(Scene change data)
====

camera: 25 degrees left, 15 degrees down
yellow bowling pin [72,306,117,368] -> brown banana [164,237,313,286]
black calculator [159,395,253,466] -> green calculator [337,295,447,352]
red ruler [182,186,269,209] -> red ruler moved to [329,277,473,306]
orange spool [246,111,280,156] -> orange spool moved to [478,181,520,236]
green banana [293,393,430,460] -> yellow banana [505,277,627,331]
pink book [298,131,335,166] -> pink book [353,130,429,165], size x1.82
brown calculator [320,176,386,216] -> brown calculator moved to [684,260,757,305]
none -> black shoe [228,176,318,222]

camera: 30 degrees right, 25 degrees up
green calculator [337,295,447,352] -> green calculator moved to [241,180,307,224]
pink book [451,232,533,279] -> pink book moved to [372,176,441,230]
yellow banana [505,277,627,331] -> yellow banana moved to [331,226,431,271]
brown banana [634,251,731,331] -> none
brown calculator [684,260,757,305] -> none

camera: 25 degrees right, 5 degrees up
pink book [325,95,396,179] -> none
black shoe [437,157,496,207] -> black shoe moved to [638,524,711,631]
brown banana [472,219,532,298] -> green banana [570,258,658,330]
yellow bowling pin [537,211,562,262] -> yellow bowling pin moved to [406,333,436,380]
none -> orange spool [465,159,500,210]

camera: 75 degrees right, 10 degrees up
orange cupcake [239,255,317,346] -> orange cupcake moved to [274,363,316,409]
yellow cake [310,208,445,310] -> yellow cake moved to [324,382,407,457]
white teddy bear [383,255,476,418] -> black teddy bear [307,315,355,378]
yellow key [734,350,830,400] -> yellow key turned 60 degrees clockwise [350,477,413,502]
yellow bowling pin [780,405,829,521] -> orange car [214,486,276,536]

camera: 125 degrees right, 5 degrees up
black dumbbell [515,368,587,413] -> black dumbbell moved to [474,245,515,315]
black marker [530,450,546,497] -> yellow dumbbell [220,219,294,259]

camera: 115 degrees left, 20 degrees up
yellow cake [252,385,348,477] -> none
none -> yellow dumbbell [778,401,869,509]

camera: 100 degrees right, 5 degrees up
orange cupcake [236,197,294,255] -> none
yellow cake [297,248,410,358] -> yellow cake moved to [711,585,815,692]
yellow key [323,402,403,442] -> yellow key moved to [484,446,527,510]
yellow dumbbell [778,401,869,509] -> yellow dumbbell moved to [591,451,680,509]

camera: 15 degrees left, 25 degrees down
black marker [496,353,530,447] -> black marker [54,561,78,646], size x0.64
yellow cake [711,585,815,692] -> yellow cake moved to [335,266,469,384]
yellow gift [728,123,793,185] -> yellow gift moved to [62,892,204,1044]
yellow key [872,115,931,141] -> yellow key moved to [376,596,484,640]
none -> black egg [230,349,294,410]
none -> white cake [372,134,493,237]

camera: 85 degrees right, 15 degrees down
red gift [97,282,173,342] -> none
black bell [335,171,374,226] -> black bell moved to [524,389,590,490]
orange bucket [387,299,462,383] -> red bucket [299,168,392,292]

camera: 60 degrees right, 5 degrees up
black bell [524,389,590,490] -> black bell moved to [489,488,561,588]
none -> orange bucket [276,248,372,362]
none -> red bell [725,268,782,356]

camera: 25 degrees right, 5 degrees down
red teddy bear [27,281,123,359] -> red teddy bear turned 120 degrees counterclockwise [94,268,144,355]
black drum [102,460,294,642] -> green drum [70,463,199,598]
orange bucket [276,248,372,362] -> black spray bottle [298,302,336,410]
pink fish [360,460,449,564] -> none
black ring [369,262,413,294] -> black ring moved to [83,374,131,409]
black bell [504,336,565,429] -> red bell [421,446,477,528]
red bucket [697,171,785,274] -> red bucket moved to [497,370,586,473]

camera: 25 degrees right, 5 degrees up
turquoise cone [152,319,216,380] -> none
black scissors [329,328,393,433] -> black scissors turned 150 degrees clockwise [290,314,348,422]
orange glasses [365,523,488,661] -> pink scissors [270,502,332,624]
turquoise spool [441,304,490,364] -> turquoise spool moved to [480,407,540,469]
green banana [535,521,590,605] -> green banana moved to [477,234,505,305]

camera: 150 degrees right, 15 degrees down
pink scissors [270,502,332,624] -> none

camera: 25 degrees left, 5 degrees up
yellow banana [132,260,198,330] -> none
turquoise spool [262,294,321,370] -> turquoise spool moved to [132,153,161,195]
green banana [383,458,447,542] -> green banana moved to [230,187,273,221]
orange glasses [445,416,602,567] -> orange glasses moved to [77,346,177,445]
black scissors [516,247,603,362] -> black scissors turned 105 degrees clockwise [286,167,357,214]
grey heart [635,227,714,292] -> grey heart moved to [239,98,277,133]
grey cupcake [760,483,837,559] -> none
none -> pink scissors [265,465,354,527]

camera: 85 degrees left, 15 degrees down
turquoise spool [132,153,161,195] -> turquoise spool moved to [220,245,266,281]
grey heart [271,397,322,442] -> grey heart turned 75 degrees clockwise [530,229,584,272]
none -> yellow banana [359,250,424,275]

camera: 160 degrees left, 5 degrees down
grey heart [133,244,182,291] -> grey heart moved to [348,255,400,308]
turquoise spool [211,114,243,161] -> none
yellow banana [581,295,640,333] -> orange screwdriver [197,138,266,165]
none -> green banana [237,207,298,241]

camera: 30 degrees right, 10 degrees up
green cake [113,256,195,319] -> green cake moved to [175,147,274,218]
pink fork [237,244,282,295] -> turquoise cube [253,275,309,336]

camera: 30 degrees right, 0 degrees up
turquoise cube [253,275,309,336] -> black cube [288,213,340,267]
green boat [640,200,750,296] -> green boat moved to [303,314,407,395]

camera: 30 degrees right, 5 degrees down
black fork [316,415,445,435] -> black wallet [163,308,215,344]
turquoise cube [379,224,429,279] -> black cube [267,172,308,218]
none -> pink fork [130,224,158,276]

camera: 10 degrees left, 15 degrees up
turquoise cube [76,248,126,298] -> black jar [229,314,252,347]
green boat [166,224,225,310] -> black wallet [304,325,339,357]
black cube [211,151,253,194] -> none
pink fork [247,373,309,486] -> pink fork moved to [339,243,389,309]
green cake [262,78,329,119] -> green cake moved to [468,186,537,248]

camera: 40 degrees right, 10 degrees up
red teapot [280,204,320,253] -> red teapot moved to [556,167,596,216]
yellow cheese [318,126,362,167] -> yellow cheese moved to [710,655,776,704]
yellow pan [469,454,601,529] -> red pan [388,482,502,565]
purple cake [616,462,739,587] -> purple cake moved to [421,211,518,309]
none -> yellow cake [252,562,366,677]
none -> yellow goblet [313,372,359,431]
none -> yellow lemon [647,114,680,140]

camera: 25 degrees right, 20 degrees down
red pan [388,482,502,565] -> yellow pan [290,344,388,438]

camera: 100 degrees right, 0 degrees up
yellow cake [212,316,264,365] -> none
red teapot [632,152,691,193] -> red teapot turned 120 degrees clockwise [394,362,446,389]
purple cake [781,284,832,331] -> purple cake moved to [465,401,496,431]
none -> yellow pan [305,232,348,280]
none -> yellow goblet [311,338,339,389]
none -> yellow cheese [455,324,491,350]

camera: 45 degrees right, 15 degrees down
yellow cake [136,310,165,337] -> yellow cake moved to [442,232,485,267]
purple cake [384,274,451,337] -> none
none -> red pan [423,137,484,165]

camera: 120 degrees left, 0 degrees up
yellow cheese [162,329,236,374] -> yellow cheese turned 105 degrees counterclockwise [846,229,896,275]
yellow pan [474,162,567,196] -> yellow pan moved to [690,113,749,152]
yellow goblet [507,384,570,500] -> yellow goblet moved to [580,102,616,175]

====

» Aim of the exercise
What you give back must be the stretch above, starting at the line with "green banana [535,521,590,605]" and ending at the line with "pink fork [237,244,282,295]", copied exactly.

» Task response
green banana [535,521,590,605] -> green banana moved to [477,234,505,305]

camera: 150 degrees right, 15 degrees down
pink scissors [270,502,332,624] -> none

camera: 25 degrees left, 5 degrees up
yellow banana [132,260,198,330] -> none
turquoise spool [262,294,321,370] -> turquoise spool moved to [132,153,161,195]
green banana [383,458,447,542] -> green banana moved to [230,187,273,221]
orange glasses [445,416,602,567] -> orange glasses moved to [77,346,177,445]
black scissors [516,247,603,362] -> black scissors turned 105 degrees clockwise [286,167,357,214]
grey heart [635,227,714,292] -> grey heart moved to [239,98,277,133]
grey cupcake [760,483,837,559] -> none
none -> pink scissors [265,465,354,527]

camera: 85 degrees left, 15 degrees down
turquoise spool [132,153,161,195] -> turquoise spool moved to [220,245,266,281]
grey heart [271,397,322,442] -> grey heart turned 75 degrees clockwise [530,229,584,272]
none -> yellow banana [359,250,424,275]

camera: 160 degrees left, 5 degrees down
grey heart [133,244,182,291] -> grey heart moved to [348,255,400,308]
turquoise spool [211,114,243,161] -> none
yellow banana [581,295,640,333] -> orange screwdriver [197,138,266,165]
none -> green banana [237,207,298,241]

camera: 30 degrees right, 10 degrees up
green cake [113,256,195,319] -> green cake moved to [175,147,274,218]
pink fork [237,244,282,295] -> turquoise cube [253,275,309,336]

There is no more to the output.